* Required work *
What you return should be the complete listing, unchanged, with no pictures in it.

:: Data extract

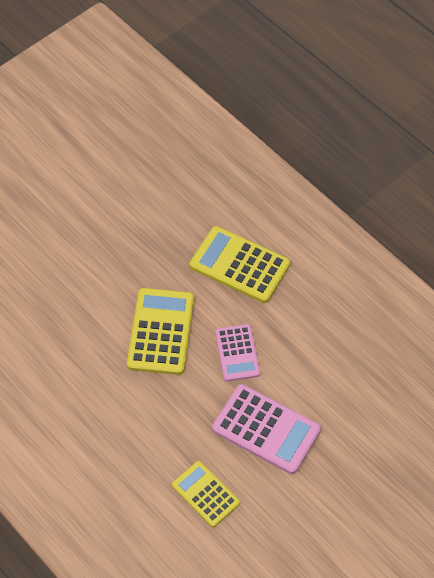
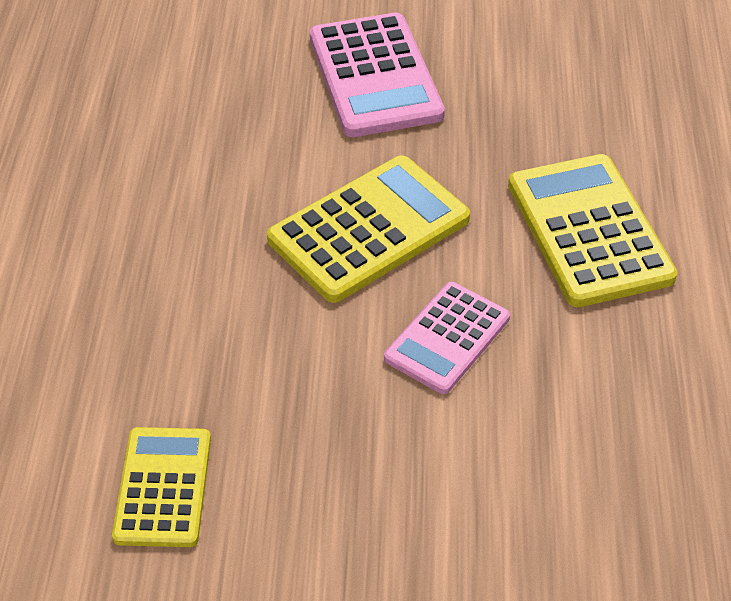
camera: 45 degrees right, 10 degrees down
(266, 429) = (364, 476): pink calculator -> pink calculator (375, 76)

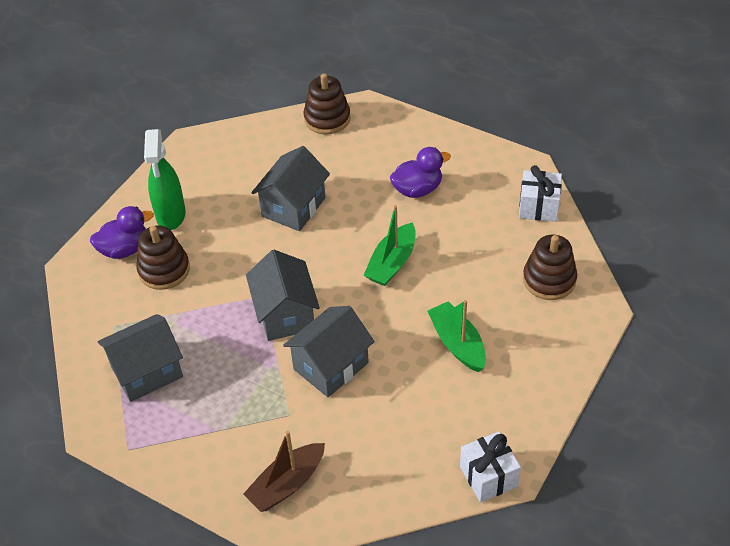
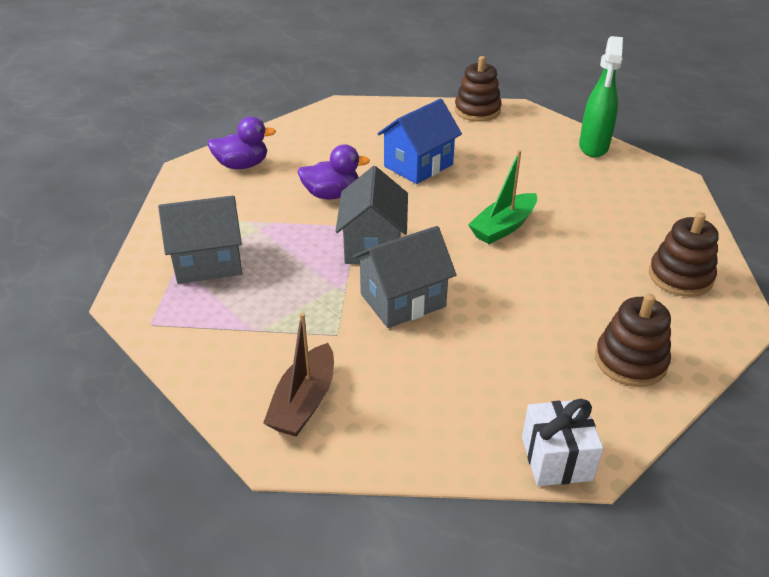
camera: 15 degrees right, 10 degrees down
(164, 270) = (270, 187): brown stacking toy -> brown stacking toy (630, 361)
(171, 215) = (298, 150): green spray bottle -> green spray bottle (593, 147)
(287, 484) = (304, 402): brown boat -> brown boat turned 45 degrees counterclockwise
(293, 207) = (418, 165): grey house -> blue house
(417, 189) = (550, 175): purple duck -> purple duck (332, 195)
(457, 343) = (555, 312): green boat -> none
(538, 207) = (680, 213): white gift -> none

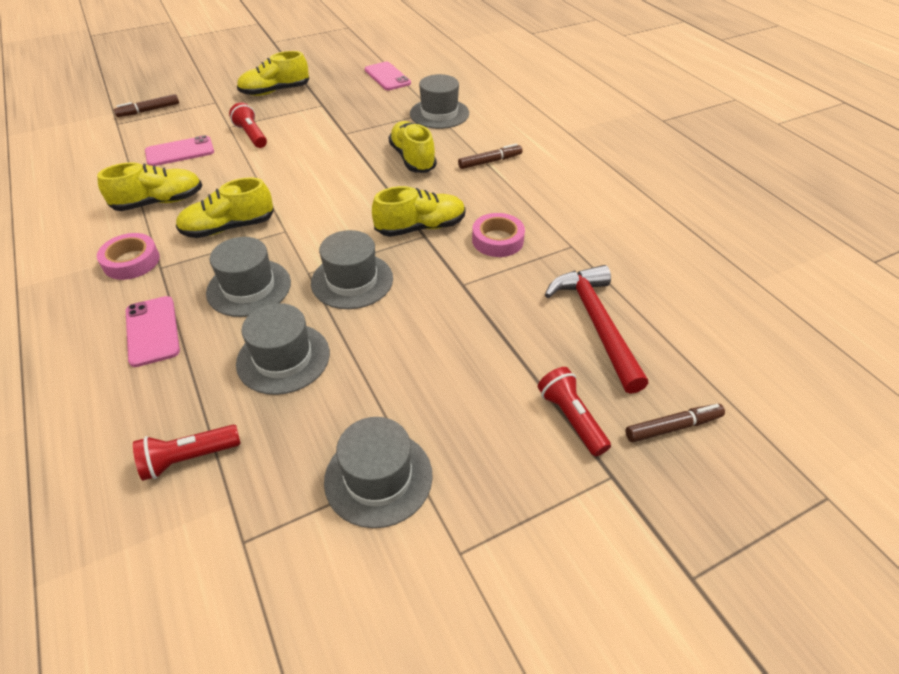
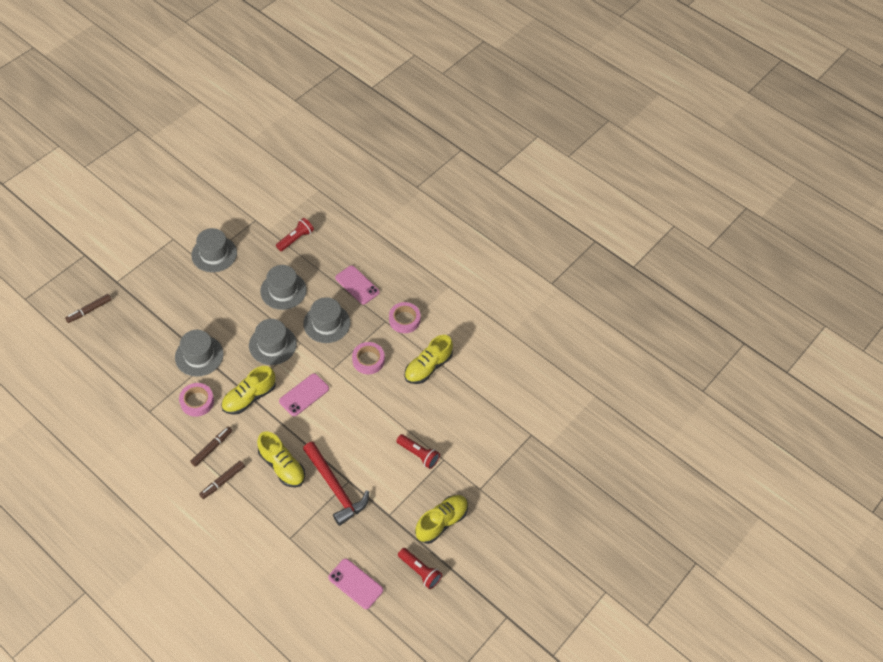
camera: 155 degrees right, 10 degrees up
(149, 110) = (522, 459): brown marker -> brown marker (212, 448)
(180, 152) = (456, 418): pink phone -> pink phone (304, 395)
(228, 228) = (368, 360): yellow shoe -> pink tape
(439, 113) = (283, 535): grey hat -> grey hat (199, 356)
(571, 418) = (137, 301): red flashlight -> red flashlight (420, 571)
(596, 323) = (129, 357): red hammer -> red hammer (335, 488)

::::

* Response to this exercise *
camera: 45 degrees right, 10 degrees down
(266, 429) = (364, 476): pink calculator -> pink calculator (375, 76)

camera: 15 degrees right, 10 degrees down
(164, 270) = (270, 187): brown stacking toy -> brown stacking toy (630, 361)
(171, 215) = (298, 150): green spray bottle -> green spray bottle (593, 147)
(287, 484) = (304, 402): brown boat -> brown boat turned 45 degrees counterclockwise
(293, 207) = (418, 165): grey house -> blue house
(417, 189) = (550, 175): purple duck -> purple duck (332, 195)
(457, 343) = (555, 312): green boat -> none
(538, 207) = (680, 213): white gift -> none

camera: 155 degrees right, 10 degrees up
(149, 110) = (522, 459): brown marker -> brown marker (212, 448)
(180, 152) = (456, 418): pink phone -> pink phone (304, 395)
(228, 228) = (368, 360): yellow shoe -> pink tape
(439, 113) = (283, 535): grey hat -> grey hat (199, 356)
(571, 418) = (137, 301): red flashlight -> red flashlight (420, 571)
(596, 323) = (129, 357): red hammer -> red hammer (335, 488)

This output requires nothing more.